• _Exercise input_
%%

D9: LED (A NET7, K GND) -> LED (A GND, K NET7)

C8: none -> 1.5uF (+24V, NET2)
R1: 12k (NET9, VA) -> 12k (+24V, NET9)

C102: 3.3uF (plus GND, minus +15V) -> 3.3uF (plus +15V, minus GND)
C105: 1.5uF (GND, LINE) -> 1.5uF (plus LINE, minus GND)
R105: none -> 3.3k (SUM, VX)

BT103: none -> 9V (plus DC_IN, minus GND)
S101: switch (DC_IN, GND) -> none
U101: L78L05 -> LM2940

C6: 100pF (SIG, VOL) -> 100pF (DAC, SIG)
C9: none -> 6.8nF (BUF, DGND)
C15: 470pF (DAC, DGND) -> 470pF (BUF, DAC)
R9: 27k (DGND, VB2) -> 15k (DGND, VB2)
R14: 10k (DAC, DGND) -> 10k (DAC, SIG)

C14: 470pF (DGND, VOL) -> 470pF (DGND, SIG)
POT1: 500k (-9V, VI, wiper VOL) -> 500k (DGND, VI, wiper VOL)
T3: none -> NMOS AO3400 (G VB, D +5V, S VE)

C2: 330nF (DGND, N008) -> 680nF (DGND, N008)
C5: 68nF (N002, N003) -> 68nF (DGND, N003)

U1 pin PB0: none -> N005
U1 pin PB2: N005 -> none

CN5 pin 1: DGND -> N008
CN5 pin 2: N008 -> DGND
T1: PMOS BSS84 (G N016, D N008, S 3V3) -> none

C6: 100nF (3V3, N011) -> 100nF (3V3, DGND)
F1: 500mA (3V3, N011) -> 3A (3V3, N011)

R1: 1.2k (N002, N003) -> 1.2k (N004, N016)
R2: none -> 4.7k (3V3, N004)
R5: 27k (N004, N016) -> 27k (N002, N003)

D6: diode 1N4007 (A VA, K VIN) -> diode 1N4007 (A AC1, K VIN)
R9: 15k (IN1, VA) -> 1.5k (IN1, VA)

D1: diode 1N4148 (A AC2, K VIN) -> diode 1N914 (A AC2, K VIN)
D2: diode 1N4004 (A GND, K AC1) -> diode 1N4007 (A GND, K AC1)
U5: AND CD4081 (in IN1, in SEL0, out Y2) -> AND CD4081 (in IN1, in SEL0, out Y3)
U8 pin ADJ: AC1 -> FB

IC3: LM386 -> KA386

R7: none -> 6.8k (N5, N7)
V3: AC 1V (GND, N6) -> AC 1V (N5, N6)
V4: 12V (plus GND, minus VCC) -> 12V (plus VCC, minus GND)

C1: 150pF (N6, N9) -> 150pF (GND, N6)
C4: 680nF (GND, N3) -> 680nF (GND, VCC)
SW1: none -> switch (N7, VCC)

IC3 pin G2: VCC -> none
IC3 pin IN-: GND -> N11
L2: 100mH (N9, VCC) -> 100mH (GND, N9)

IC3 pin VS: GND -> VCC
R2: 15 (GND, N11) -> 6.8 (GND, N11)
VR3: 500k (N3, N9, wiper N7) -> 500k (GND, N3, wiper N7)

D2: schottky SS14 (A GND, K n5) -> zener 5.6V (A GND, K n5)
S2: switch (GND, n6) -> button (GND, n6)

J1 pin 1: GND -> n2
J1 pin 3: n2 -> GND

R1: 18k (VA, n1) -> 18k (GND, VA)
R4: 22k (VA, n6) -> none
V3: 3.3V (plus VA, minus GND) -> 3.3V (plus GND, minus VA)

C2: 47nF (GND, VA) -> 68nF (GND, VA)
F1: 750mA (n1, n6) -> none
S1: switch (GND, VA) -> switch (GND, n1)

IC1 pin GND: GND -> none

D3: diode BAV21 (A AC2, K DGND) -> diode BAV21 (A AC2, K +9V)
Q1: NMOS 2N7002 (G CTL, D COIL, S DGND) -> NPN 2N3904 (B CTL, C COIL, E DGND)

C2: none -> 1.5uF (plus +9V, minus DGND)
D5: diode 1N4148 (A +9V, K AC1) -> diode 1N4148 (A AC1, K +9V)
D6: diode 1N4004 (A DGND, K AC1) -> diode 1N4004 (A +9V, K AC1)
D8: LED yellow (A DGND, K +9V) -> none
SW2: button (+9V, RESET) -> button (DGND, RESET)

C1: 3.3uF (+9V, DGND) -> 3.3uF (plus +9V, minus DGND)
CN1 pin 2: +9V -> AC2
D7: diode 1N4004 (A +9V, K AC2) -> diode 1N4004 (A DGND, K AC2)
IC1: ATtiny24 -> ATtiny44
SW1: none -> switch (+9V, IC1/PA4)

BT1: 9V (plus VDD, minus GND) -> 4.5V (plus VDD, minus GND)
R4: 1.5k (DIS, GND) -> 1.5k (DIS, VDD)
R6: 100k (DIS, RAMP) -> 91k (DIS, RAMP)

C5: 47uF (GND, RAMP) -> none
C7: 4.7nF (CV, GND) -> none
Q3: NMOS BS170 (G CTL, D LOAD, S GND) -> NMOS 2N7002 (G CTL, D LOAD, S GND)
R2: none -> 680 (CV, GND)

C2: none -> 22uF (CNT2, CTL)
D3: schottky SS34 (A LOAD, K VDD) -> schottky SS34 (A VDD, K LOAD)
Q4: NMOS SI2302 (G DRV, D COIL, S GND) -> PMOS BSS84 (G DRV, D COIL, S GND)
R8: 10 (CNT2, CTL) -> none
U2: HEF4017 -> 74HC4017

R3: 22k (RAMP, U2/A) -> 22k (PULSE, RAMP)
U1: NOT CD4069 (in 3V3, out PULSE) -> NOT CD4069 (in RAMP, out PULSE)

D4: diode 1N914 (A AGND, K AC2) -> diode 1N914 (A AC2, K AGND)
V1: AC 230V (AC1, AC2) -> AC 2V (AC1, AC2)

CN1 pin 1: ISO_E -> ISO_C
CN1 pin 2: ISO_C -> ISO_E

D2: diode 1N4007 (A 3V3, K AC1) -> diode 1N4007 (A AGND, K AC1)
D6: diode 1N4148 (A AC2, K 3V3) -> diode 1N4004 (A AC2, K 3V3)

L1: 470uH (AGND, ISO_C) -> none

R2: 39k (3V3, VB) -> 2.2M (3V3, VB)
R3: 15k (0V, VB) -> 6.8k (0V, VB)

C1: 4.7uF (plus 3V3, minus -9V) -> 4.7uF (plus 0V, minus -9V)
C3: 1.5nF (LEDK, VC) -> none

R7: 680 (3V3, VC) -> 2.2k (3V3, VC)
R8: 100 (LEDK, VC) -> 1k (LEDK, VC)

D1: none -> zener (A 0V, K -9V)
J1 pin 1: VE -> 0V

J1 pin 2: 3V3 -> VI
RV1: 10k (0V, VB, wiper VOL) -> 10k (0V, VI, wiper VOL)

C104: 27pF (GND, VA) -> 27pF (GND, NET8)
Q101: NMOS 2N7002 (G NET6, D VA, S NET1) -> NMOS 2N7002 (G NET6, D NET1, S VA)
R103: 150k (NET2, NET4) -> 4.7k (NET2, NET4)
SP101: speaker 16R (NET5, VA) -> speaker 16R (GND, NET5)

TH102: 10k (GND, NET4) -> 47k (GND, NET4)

%%

• _Exercise details_
Set down each line exactly as it appears, starting at the top of the data and ending at the line containing "R105: none -> 3.3k (SUM, VX)", and include no other lines.

• _Final answer_
D9: LED (A NET7, K GND) -> LED (A GND, K NET7)

C8: none -> 1.5uF (+24V, NET2)
R1: 12k (NET9, VA) -> 12k (+24V, NET9)

C102: 3.3uF (plus GND, minus +15V) -> 3.3uF (plus +15V, minus GND)
C105: 1.5uF (GND, LINE) -> 1.5uF (plus LINE, minus GND)
R105: none -> 3.3k (SUM, VX)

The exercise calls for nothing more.